[YOUR TASK] Pictures are to be left out, and only the lines from the one with "pink arrow: (221, 16) -> (214, 34), moved" through the last line of the listing below are to be repeated exactly.

[EXERCISE DATA]
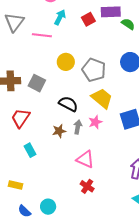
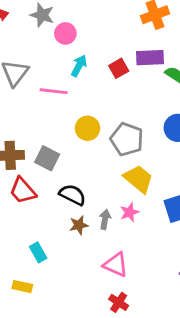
black semicircle: (68, 104) -> (73, 195), moved
red trapezoid: (20, 118) -> (23, 191), moved, turned -75
yellow rectangle: (16, 185) -> (22, 287), moved

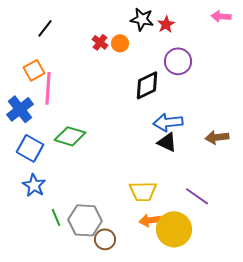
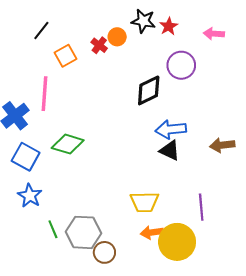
pink arrow: (221, 16) -> (214, 34), moved
orange circle: (120, 43) -> (117, 37), moved
orange square: (34, 70) -> (66, 56), moved
purple line: (197, 196) -> (201, 207), turned 50

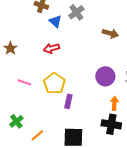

[WRITTEN RESPONSE]
pink arrow: (221, 16) -> (214, 34), moved
orange circle: (120, 43) -> (117, 37), moved
orange square: (34, 70) -> (66, 56), moved
purple line: (197, 196) -> (201, 207), turned 50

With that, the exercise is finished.